**Your task:** Write out exactly the lines below that run from the one containing "camera: 85 degrees left, 15 degrees down" through the one containing "(489, 186) = (167, 273): black", both included, with no other lines.

**Given entries:**
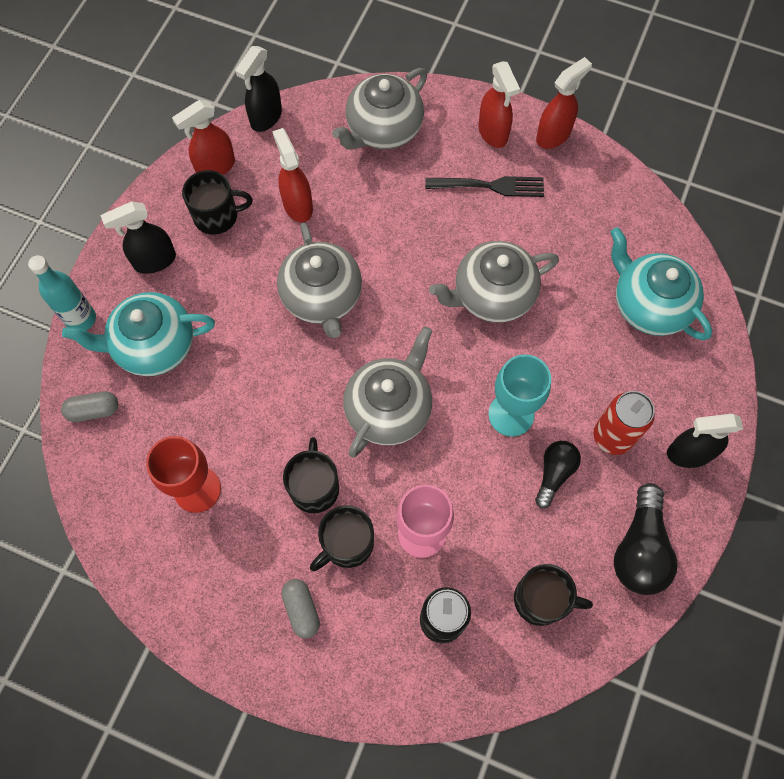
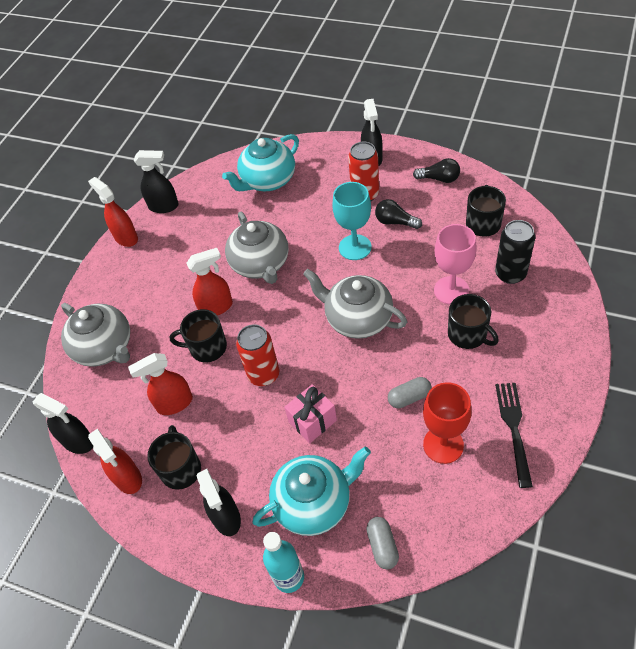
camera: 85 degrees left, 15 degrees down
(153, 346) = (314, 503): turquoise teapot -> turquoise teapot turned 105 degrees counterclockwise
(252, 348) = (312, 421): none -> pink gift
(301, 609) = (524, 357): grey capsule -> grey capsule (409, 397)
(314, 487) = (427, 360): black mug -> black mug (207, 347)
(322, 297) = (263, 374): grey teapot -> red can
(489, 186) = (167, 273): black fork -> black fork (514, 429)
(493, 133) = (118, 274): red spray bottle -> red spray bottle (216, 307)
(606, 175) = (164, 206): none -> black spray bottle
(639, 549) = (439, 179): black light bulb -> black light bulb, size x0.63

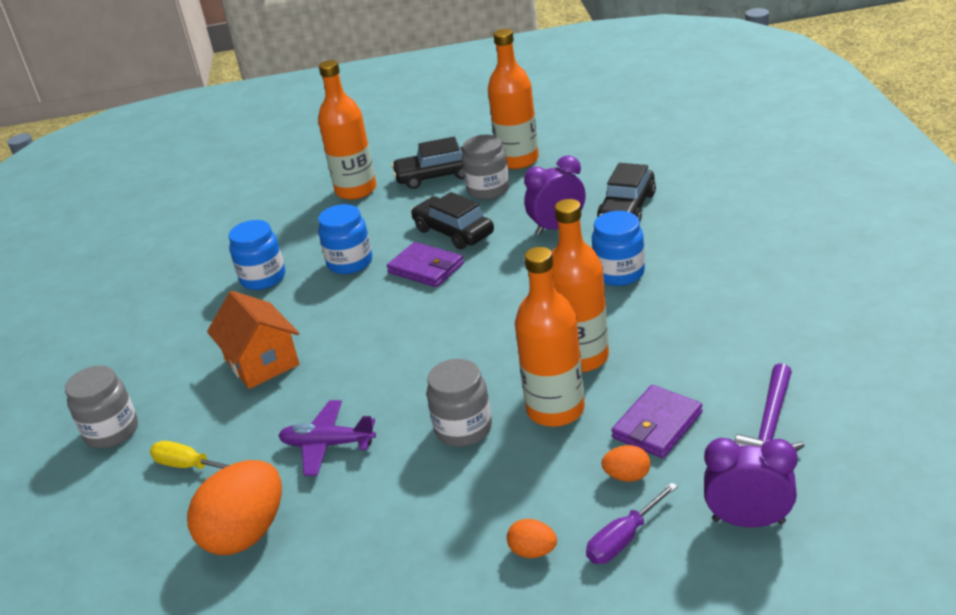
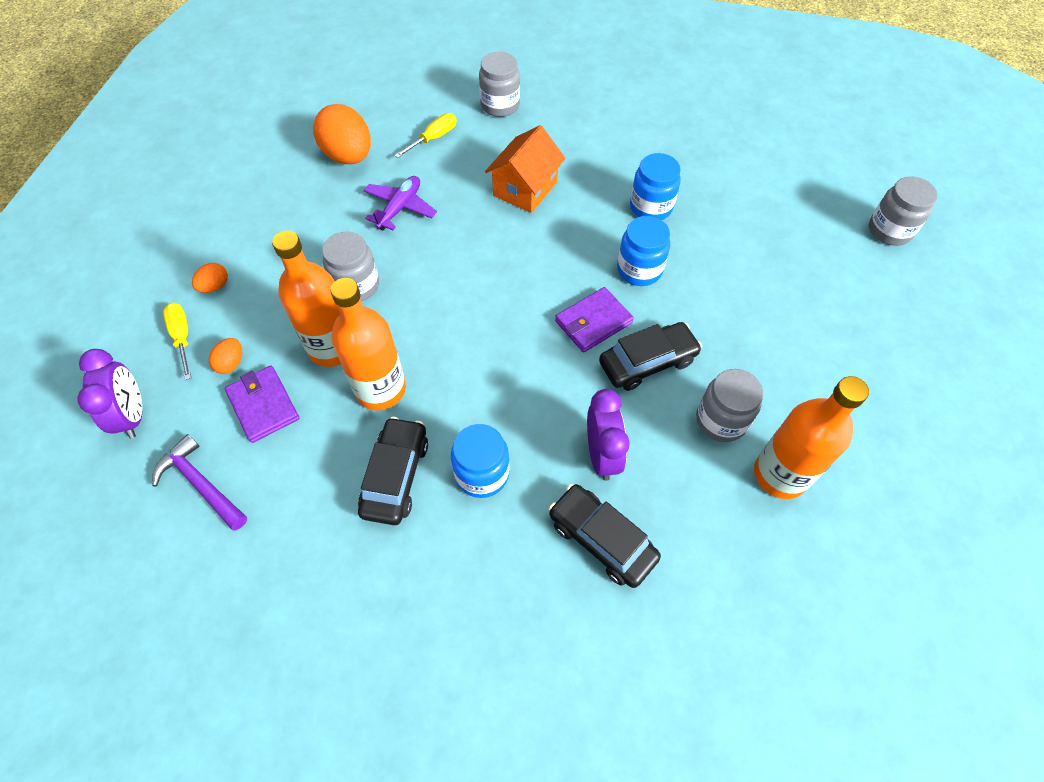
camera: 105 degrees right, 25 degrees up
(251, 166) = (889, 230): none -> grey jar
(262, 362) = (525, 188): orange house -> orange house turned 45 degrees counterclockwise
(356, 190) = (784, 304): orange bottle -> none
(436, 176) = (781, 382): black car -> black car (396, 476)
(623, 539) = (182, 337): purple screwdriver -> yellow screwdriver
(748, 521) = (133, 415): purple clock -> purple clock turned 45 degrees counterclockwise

* * *

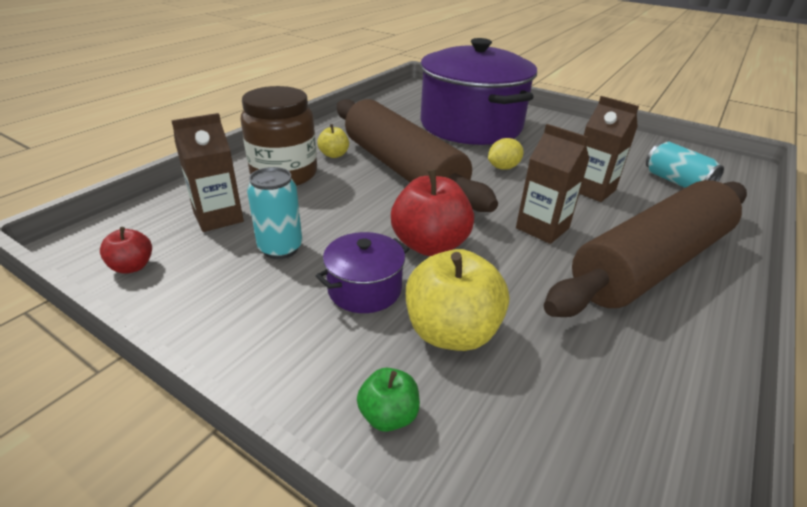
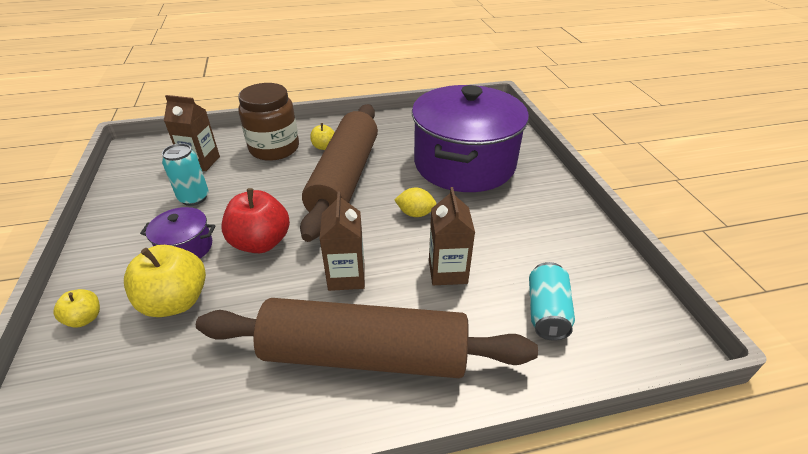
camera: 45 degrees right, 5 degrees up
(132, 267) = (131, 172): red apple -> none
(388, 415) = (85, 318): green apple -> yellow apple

--

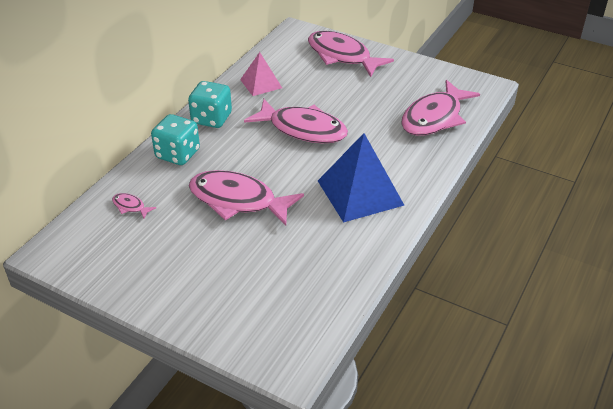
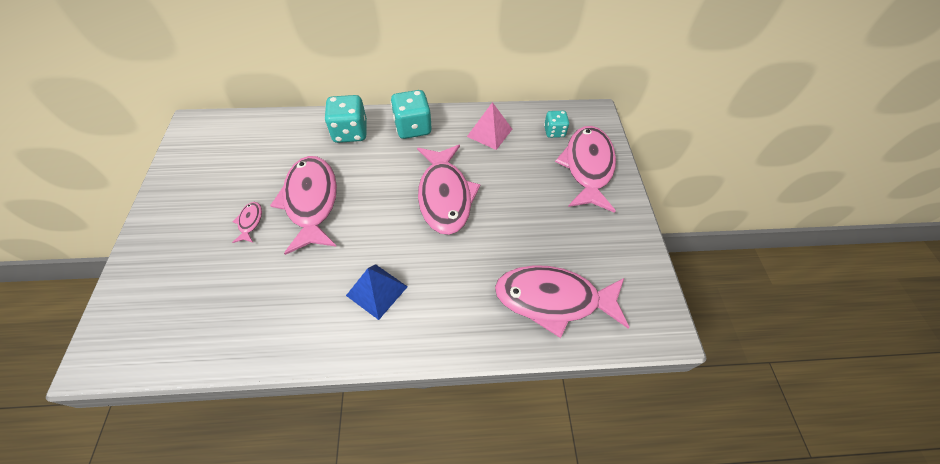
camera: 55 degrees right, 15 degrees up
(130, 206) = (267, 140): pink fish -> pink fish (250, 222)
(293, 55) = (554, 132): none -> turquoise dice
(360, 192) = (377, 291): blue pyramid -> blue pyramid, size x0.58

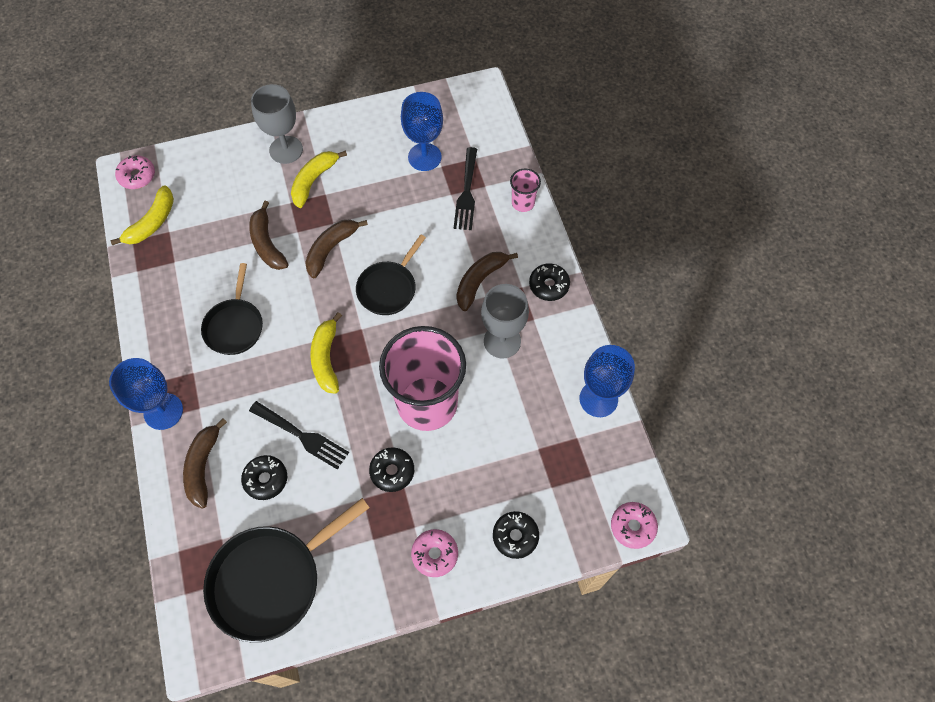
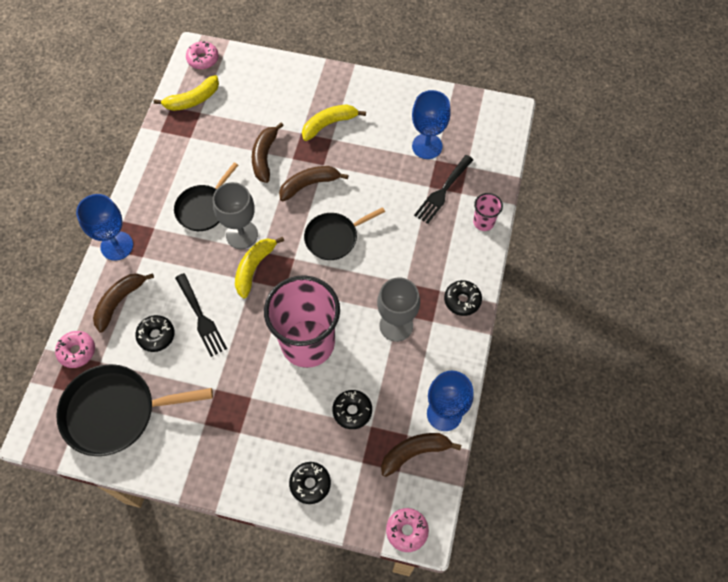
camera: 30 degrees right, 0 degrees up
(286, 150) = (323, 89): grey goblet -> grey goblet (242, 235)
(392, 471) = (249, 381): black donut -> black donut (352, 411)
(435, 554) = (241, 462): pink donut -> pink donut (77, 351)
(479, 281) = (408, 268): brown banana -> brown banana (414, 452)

**Solution:**
camera: 85 degrees left, 15 degrees down
(153, 346) = (314, 503): turquoise teapot -> turquoise teapot turned 105 degrees counterclockwise
(252, 348) = (312, 421): none -> pink gift
(301, 609) = (524, 357): grey capsule -> grey capsule (409, 397)
(314, 487) = (427, 360): black mug -> black mug (207, 347)
(322, 297) = (263, 374): grey teapot -> red can
(489, 186) = (167, 273): black fork -> black fork (514, 429)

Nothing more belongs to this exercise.